» **Task details**
Copy each line of the listing below exactly and drop the images.
(Beginning of Entries supplied)
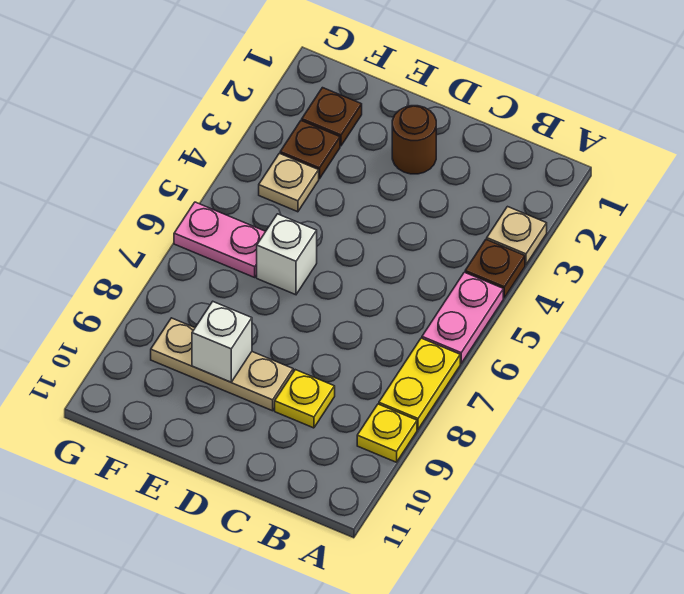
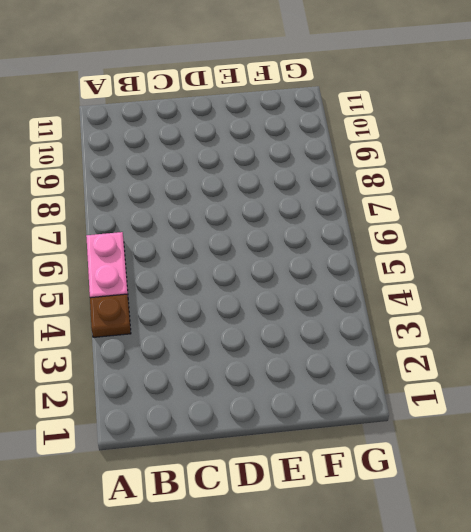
none -> tan plate A3 level 1
none -> yellow plate A7:A8 level 1
none -> yellow plate A9 level 1

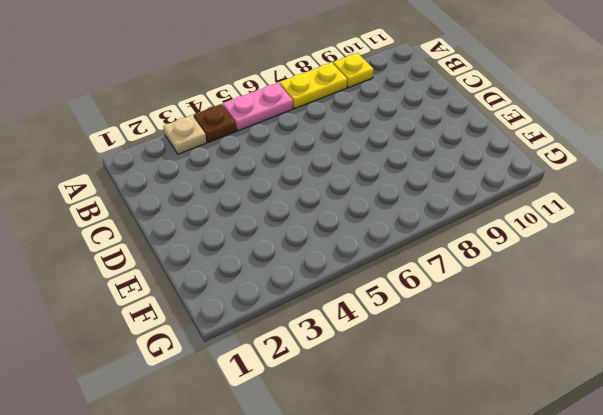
none -> yellow plate C9 level 1
none -> brown round brick D2 level 1
none -> tan plate D9:F9 level 1

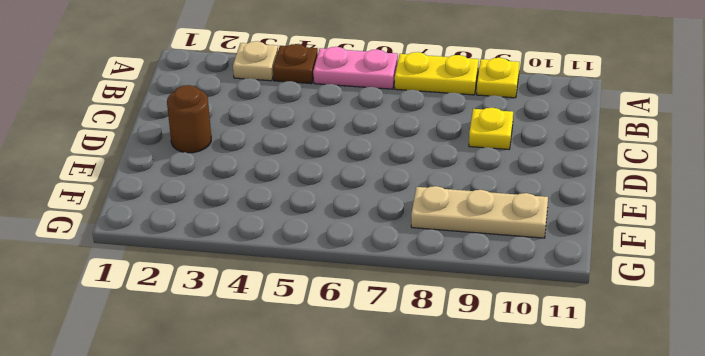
tan plate F8:F10 level 1 -> tan plate D9:F9 level 1
none -> white brick E6 level 1
none -> brown plate F2 level 1
none -> brown plate F3 level 1

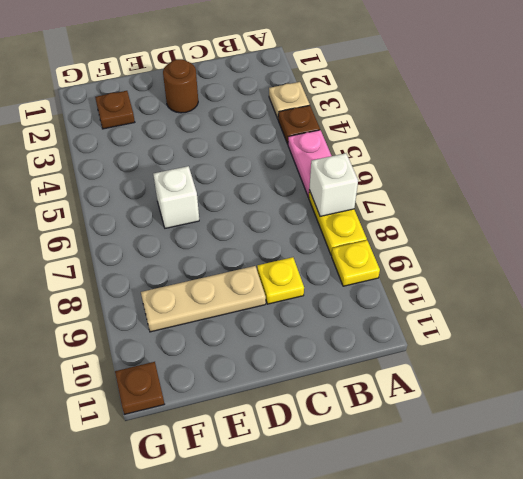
white brick A7 level 2 -> white brick E9 level 2
brown plate G11 level 1 -> brown plate F3 level 1
none -> tan plate F4 level 1
none -> pink plate F6:G6 level 1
(End of Entries supplied)
» **Your response**
none -> tan plate A3 level 1
none -> yellow plate A7:A8 level 1
none -> yellow plate A9 level 1

none -> yellow plate C9 level 1
none -> brown round brick D2 level 1
none -> tan plate D9:F9 level 1

tan plate F8:F10 level 1 -> tan plate D9:F9 level 1
none -> white brick E6 level 1
none -> brown plate F2 level 1
none -> brown plate F3 level 1

white brick A7 level 2 -> white brick E9 level 2
brown plate G11 level 1 -> brown plate F3 level 1
none -> tan plate F4 level 1
none -> pink plate F6:G6 level 1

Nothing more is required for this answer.